_Task instructions:_ Repeat exactly, please, the opening lines of the data below, through and including the line where "SP1: speaker 8R" sits.
:: Data to process ::
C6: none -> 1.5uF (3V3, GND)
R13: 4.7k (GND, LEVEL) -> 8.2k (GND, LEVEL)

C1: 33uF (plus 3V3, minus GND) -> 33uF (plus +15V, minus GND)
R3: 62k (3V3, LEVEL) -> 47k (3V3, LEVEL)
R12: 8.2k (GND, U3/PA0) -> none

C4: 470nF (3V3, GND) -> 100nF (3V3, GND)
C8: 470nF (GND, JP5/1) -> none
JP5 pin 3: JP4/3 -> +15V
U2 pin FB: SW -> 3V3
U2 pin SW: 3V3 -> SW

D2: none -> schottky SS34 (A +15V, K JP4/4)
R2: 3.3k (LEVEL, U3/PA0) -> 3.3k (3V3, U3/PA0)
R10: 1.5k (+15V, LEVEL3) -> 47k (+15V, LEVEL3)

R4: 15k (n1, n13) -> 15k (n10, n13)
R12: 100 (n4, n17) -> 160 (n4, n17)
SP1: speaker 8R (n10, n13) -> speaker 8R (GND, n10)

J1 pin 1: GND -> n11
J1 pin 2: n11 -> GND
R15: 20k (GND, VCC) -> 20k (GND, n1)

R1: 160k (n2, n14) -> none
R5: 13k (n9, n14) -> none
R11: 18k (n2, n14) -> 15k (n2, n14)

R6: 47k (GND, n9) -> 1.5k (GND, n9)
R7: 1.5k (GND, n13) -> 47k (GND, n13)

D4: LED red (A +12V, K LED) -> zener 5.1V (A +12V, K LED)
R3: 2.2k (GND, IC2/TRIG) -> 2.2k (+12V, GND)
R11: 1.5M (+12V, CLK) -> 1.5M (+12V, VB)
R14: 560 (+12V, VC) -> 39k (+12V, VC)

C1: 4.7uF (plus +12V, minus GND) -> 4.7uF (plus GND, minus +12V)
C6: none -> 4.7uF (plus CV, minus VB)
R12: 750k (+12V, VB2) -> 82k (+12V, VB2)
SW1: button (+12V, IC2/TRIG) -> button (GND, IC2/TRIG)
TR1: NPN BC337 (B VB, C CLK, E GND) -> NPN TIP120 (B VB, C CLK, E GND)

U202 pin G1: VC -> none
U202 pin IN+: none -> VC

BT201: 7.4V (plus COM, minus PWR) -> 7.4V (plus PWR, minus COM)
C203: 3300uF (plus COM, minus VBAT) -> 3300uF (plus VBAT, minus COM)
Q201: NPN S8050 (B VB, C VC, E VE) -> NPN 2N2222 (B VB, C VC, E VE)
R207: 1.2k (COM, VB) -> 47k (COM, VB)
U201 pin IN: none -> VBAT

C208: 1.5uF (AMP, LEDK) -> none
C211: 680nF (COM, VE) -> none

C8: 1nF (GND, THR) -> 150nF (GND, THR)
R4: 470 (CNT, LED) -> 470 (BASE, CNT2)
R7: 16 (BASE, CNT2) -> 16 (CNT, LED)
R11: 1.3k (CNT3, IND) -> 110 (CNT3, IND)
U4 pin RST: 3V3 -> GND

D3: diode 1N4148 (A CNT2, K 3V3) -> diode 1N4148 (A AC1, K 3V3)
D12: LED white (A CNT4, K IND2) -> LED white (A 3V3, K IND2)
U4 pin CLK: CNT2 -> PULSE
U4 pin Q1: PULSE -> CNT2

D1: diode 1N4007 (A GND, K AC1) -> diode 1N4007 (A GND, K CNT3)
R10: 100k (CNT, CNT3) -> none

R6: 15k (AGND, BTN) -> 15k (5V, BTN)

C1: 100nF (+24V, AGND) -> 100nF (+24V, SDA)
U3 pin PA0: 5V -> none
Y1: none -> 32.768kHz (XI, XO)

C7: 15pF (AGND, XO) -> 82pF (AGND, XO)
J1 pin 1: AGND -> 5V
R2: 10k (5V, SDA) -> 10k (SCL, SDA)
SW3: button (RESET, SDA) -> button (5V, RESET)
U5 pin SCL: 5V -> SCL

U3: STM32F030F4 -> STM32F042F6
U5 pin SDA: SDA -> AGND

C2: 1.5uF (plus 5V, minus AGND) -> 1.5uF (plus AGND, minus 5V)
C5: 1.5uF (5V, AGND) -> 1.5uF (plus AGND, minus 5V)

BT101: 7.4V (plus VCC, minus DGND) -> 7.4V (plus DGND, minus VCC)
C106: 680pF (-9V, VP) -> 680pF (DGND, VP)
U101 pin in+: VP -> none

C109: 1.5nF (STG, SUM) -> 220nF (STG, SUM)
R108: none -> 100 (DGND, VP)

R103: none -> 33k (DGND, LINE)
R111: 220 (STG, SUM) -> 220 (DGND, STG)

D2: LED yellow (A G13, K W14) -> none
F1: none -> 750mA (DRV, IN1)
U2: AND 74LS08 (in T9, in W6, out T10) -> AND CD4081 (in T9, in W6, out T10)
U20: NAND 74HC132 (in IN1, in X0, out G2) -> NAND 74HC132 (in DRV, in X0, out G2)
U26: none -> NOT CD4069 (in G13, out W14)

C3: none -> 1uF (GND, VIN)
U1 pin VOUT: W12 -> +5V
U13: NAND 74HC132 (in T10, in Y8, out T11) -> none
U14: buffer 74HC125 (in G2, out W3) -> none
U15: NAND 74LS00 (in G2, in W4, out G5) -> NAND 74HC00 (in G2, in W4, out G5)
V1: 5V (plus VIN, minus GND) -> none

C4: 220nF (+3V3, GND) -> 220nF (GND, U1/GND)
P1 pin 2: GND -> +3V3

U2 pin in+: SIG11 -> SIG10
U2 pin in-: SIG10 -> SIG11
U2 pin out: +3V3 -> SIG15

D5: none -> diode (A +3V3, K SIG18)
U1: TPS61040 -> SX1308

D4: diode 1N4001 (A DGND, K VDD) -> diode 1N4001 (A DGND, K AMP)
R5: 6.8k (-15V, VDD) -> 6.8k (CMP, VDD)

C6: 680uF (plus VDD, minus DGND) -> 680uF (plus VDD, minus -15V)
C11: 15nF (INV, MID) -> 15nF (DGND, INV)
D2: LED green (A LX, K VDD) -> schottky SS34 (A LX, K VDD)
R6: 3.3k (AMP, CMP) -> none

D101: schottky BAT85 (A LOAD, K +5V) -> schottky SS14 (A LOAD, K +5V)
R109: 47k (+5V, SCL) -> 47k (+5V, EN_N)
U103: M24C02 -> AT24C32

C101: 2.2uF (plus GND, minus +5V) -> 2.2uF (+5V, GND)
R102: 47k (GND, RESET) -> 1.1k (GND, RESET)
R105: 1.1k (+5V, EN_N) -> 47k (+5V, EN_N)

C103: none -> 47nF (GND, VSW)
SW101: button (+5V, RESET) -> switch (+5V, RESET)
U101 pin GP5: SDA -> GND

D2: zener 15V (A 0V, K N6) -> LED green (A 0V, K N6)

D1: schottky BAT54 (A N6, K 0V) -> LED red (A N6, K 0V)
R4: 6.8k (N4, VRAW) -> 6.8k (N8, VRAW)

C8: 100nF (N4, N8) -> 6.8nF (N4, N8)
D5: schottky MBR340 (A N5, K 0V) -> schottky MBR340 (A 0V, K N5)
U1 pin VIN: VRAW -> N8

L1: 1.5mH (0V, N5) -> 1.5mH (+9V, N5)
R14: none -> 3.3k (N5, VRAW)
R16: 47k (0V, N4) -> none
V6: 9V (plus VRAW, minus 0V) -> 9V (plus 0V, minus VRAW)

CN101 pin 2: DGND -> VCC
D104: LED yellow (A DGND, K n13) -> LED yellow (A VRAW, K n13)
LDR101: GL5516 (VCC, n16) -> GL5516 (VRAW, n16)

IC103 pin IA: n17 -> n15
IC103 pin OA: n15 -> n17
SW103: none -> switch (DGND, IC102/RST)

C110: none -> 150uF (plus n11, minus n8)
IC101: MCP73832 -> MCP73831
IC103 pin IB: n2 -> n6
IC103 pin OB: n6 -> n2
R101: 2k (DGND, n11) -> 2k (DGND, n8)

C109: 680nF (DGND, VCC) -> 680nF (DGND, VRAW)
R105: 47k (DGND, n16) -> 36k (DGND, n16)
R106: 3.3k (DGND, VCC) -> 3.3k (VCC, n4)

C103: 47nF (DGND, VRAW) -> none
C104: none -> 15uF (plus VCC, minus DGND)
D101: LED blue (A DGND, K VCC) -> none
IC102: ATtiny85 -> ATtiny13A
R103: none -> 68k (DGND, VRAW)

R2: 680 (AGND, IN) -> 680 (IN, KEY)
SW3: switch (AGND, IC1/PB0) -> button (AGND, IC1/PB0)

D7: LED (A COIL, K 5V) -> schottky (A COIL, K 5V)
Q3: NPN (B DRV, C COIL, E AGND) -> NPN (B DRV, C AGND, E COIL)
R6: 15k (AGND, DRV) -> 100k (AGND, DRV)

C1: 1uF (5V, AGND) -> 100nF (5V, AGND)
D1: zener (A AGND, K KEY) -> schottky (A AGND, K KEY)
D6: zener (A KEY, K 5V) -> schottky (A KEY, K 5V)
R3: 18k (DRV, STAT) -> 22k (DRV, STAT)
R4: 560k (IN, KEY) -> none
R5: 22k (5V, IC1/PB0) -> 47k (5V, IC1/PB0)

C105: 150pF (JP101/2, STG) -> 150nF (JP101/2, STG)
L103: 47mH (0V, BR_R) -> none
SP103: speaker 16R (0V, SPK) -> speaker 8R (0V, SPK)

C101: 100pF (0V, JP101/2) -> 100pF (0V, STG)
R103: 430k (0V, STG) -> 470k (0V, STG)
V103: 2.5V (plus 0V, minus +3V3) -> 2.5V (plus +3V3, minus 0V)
:::
_Task result:_
C6: none -> 1.5uF (3V3, GND)
R13: 4.7k (GND, LEVEL) -> 8.2k (GND, LEVEL)

C1: 33uF (plus 3V3, minus GND) -> 33uF (plus +15V, minus GND)
R3: 62k (3V3, LEVEL) -> 47k (3V3, LEVEL)
R12: 8.2k (GND, U3/PA0) -> none

C4: 470nF (3V3, GND) -> 100nF (3V3, GND)
C8: 470nF (GND, JP5/1) -> none
JP5 pin 3: JP4/3 -> +15V
U2 pin FB: SW -> 3V3
U2 pin SW: 3V3 -> SW

D2: none -> schottky SS34 (A +15V, K JP4/4)
R2: 3.3k (LEVEL, U3/PA0) -> 3.3k (3V3, U3/PA0)
R10: 1.5k (+15V, LEVEL3) -> 47k (+15V, LEVEL3)

R4: 15k (n1, n13) -> 15k (n10, n13)
R12: 100 (n4, n17) -> 160 (n4, n17)
SP1: speaker 8R (n10, n13) -> speaker 8R (GND, n10)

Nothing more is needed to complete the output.